ASSIGNMENT –
Repeat only the lines between the one with "shifted,gumka do mazania" and the end of the material below, both ends included. Omit any picture.

RECORD SET –
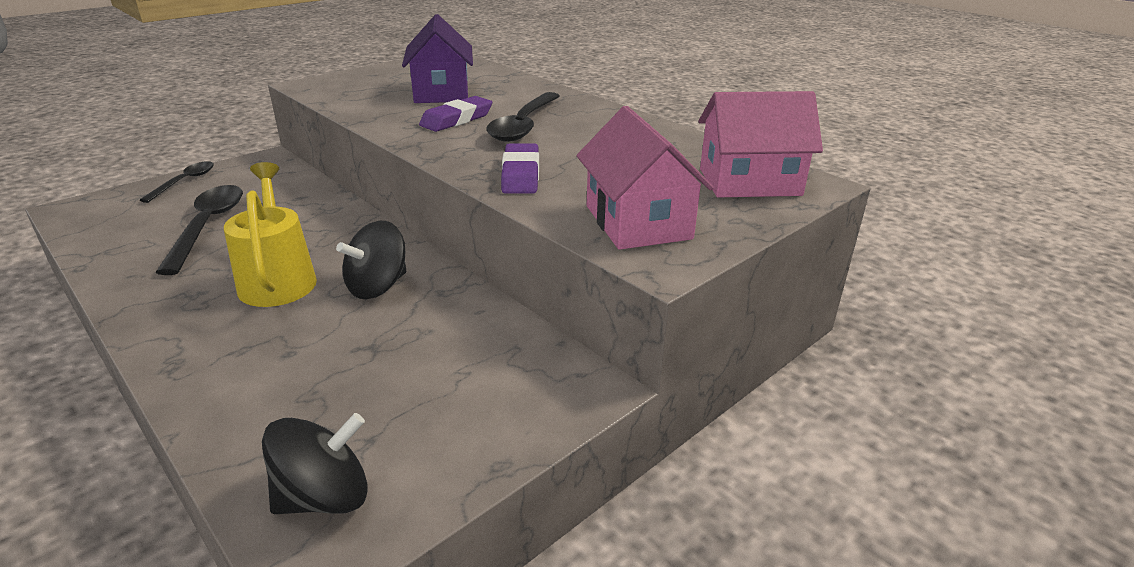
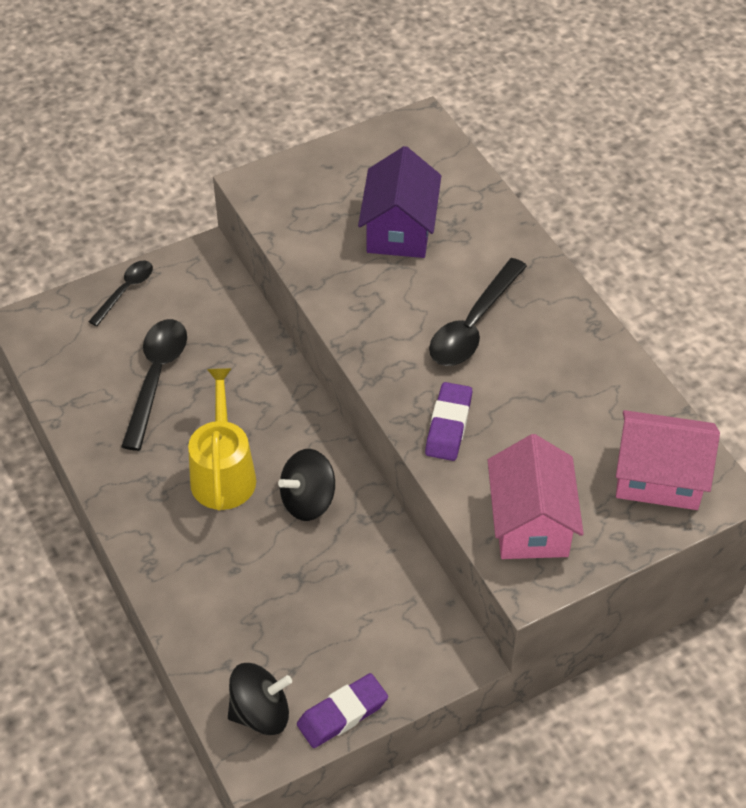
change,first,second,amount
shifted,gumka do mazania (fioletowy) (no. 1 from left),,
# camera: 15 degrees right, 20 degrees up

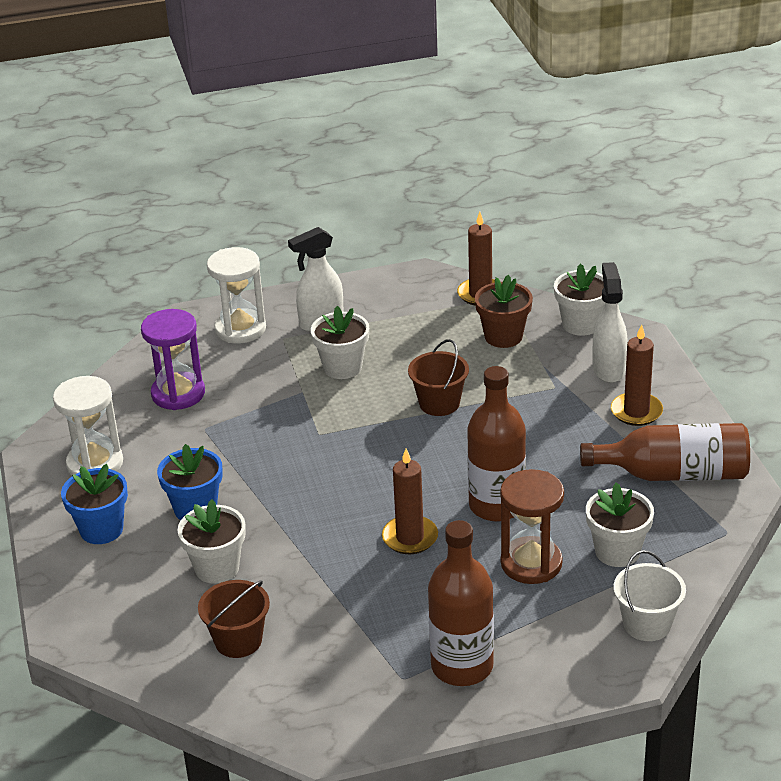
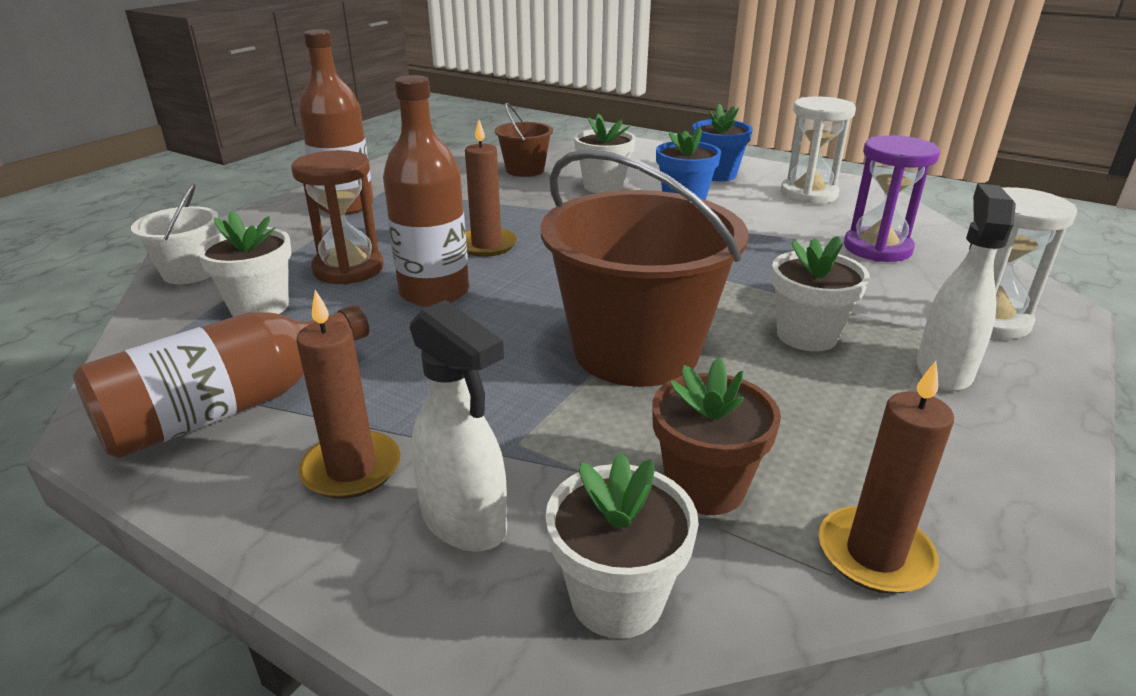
change,first,second,amount
scaled,wiadro (brązowy) (no. 2 from left),,x2.03
# camera: 135 degrees right, 5 degrees down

SOLVED PROBLEM –
shifted,gumka do mazania (fioletowy) (no. 1 from left),,
# camera: 15 degrees right, 20 degrees up

change,first,second,amount
scaled,wiadro (brązowy) (no. 2 from left),,x2.03
# camera: 135 degrees right, 5 degrees down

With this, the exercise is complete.